- Task details: Each record below should be set down exactly.

START Raw data

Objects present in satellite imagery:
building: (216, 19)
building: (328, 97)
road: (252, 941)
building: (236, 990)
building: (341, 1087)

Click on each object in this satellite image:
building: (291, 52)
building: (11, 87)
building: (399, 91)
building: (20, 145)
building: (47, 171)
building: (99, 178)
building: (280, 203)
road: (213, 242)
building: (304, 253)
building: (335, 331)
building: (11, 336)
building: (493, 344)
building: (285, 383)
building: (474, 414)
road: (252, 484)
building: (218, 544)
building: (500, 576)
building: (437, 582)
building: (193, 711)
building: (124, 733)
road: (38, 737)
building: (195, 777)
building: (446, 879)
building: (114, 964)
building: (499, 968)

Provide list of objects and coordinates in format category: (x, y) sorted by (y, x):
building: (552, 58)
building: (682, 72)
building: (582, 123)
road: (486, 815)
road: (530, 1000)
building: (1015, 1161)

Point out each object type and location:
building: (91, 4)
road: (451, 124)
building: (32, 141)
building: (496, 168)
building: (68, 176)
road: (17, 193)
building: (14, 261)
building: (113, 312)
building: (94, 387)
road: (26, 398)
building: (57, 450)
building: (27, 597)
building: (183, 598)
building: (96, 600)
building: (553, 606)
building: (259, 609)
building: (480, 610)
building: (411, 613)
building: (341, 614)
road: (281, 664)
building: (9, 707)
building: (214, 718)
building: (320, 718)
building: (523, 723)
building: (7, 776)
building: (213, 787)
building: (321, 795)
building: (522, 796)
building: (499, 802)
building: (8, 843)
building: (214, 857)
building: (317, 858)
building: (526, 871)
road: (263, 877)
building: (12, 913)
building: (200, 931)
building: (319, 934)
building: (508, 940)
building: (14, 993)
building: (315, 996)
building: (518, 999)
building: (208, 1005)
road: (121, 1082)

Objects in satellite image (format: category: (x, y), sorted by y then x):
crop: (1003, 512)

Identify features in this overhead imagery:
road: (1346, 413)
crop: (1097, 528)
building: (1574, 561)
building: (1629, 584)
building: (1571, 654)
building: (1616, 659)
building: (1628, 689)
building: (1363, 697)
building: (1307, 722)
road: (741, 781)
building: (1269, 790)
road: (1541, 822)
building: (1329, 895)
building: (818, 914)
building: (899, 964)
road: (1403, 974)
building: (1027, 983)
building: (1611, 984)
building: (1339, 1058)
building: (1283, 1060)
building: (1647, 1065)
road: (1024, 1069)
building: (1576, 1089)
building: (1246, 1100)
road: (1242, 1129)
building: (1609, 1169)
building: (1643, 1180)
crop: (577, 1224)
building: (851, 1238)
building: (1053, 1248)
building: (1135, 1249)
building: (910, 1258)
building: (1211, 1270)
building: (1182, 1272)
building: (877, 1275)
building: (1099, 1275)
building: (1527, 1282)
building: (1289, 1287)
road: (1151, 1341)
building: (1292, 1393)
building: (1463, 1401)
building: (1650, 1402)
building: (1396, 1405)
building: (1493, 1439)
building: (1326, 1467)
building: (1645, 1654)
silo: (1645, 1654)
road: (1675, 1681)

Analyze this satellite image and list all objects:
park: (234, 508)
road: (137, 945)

END Raw data

- Output of the task:
Objects present in satellite imagery:
building: (216, 19)
building: (328, 97)
road: (252, 941)
building: (236, 990)
building: (341, 1087)

Click on each object in this satellite image:
building: (291, 52)
building: (11, 87)
building: (399, 91)
building: (20, 145)
building: (47, 171)
building: (99, 178)
building: (280, 203)
road: (213, 242)
building: (304, 253)
building: (335, 331)
building: (11, 336)
building: (493, 344)
building: (285, 383)
building: (474, 414)
road: (252, 484)
building: (218, 544)
building: (500, 576)
building: (437, 582)
building: (193, 711)
building: (124, 733)
road: (38, 737)
building: (195, 777)
building: (446, 879)
building: (114, 964)
building: (499, 968)

Provide list of objects and coordinates in format category: (x, y) sorted by (y, x):
building: (552, 58)
building: (682, 72)
building: (582, 123)
road: (486, 815)
road: (530, 1000)
building: (1015, 1161)

Point out each object type and location:
building: (91, 4)
road: (451, 124)
building: (32, 141)
building: (496, 168)
building: (68, 176)
road: (17, 193)
building: (14, 261)
building: (113, 312)
building: (94, 387)
road: (26, 398)
building: (57, 450)
building: (27, 597)
building: (183, 598)
building: (96, 600)
building: (553, 606)
building: (259, 609)
building: (480, 610)
building: (411, 613)
building: (341, 614)
road: (281, 664)
building: (9, 707)
building: (214, 718)
building: (320, 718)
building: (523, 723)
building: (7, 776)
building: (213, 787)
building: (321, 795)
building: (522, 796)
building: (499, 802)
building: (8, 843)
building: (214, 857)
building: (317, 858)
building: (526, 871)
road: (263, 877)
building: (12, 913)
building: (200, 931)
building: (319, 934)
building: (508, 940)
building: (14, 993)
building: (315, 996)
building: (518, 999)
building: (208, 1005)
road: (121, 1082)

Objects in satellite image (format: category: (x, y), sorted by y then x):
crop: (1003, 512)

Identify features in this overhead imagery:
road: (1346, 413)
crop: (1097, 528)
building: (1574, 561)
building: (1629, 584)
building: (1571, 654)
building: (1616, 659)
building: (1628, 689)
building: (1363, 697)
building: (1307, 722)
road: (741, 781)
building: (1269, 790)
road: (1541, 822)
building: (1329, 895)
building: (818, 914)
building: (899, 964)
road: (1403, 974)
building: (1027, 983)
building: (1611, 984)
building: (1339, 1058)
building: (1283, 1060)
building: (1647, 1065)
road: (1024, 1069)
building: (1576, 1089)
building: (1246, 1100)
road: (1242, 1129)
building: (1609, 1169)
building: (1643, 1180)
crop: (577, 1224)
building: (851, 1238)
building: (1053, 1248)
building: (1135, 1249)
building: (910, 1258)
building: (1211, 1270)
building: (1182, 1272)
building: (877, 1275)
building: (1099, 1275)
building: (1527, 1282)
building: (1289, 1287)
road: (1151, 1341)
building: (1292, 1393)
building: (1463, 1401)
building: (1650, 1402)
building: (1396, 1405)
building: (1493, 1439)
building: (1326, 1467)
building: (1645, 1654)
silo: (1645, 1654)
road: (1675, 1681)

Analyze this satellite image and list all objects:
park: (234, 508)
road: (137, 945)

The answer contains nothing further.